------ Raw data
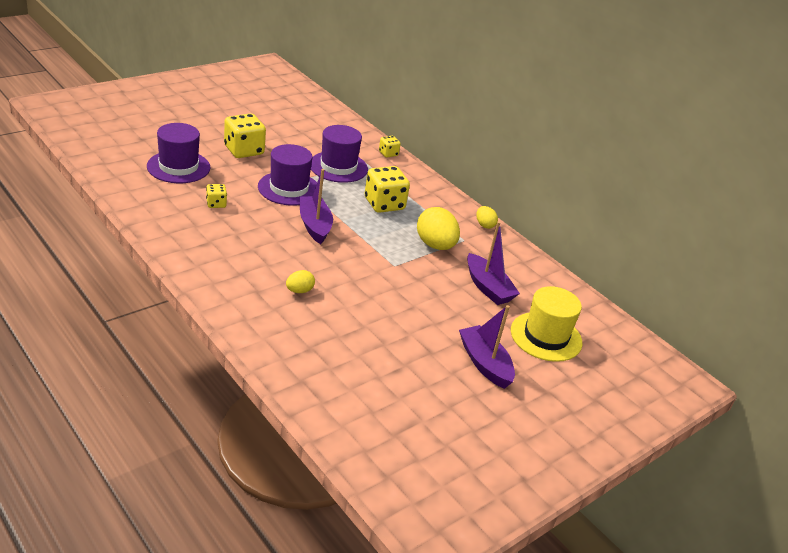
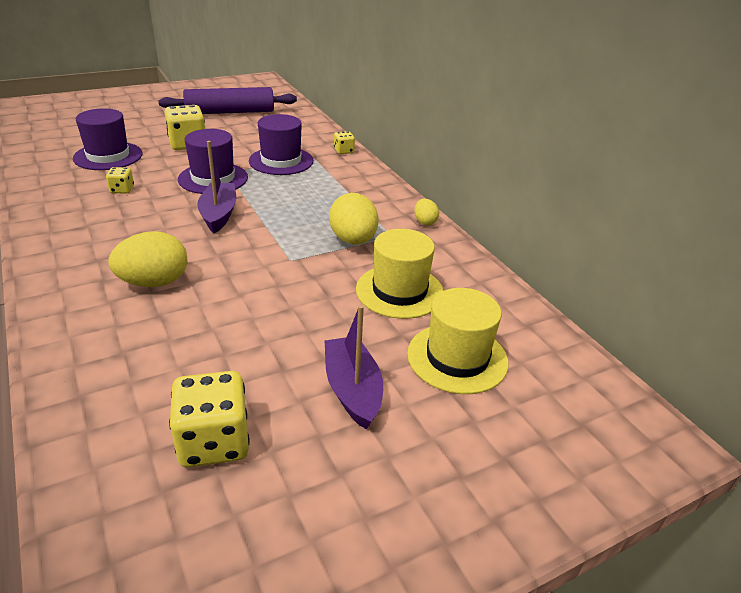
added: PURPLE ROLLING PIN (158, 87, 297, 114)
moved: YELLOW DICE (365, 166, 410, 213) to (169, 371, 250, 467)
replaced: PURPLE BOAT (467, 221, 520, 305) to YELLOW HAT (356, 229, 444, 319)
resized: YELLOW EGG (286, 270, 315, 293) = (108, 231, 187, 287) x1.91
------------
*Problem*:
Exactly as written, return each line above and leave the pictures behind.

*Solution to the exercise*:
added: PURPLE ROLLING PIN (158, 87, 297, 114)
moved: YELLOW DICE (365, 166, 410, 213) to (169, 371, 250, 467)
replaced: PURPLE BOAT (467, 221, 520, 305) to YELLOW HAT (356, 229, 444, 319)
resized: YELLOW EGG (286, 270, 315, 293) = (108, 231, 187, 287) x1.91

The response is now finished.